- [How to complete this task]:
Repeat the data below exactly, dropping any pictures it holds.

- [Material for the task]:
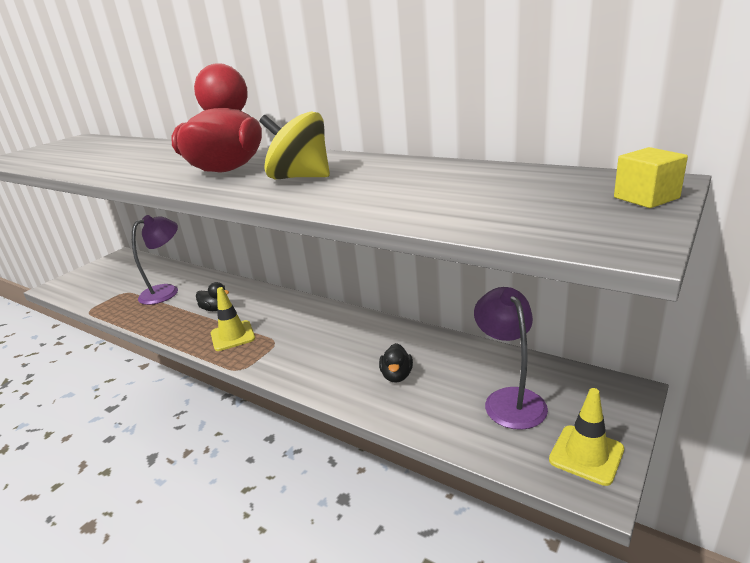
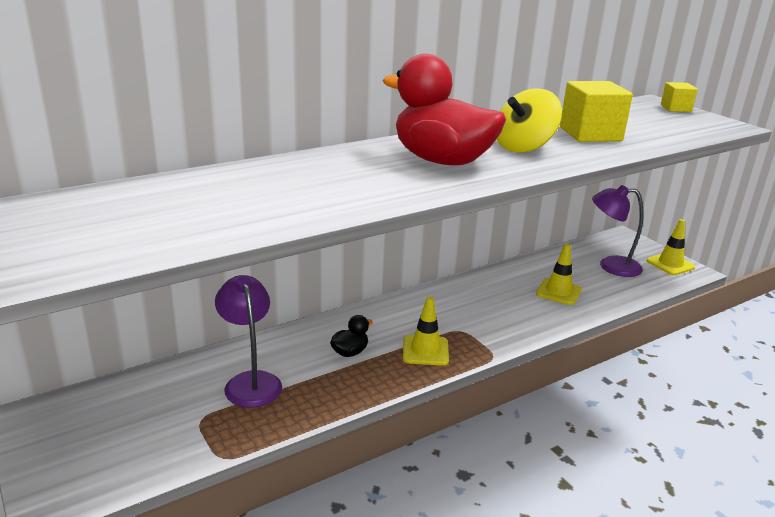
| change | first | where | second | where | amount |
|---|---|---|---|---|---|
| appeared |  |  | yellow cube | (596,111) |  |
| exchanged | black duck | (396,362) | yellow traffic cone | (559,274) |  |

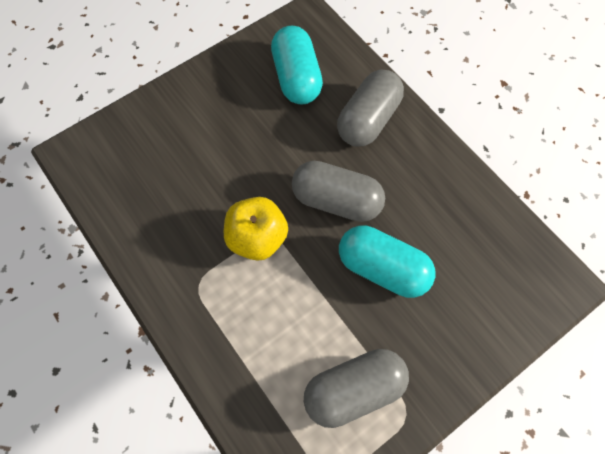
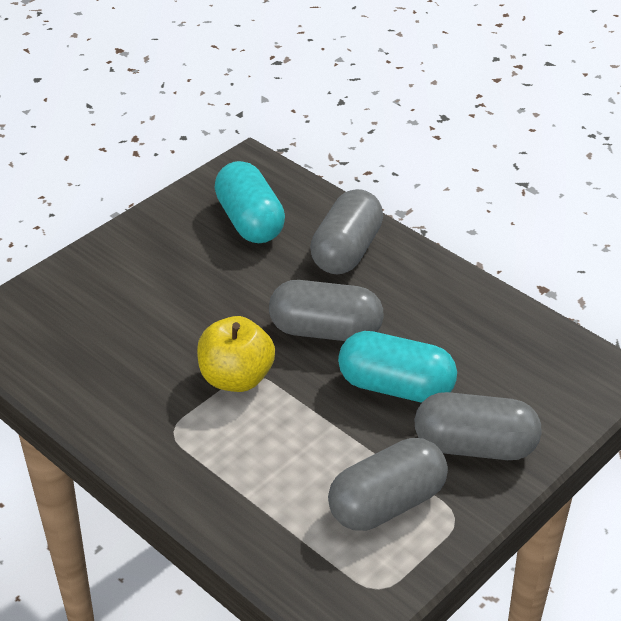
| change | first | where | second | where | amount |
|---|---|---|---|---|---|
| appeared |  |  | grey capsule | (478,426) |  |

- [Exercise result]:
| change | first | where | second | where | amount |
|---|---|---|---|---|---|
| appeared |  |  | yellow cube | (596,111) |  |
| exchanged | black duck | (396,362) | yellow traffic cone | (559,274) |  |

| change | first | where | second | where | amount |
|---|---|---|---|---|---|
| appeared |  |  | grey capsule | (478,426) |  |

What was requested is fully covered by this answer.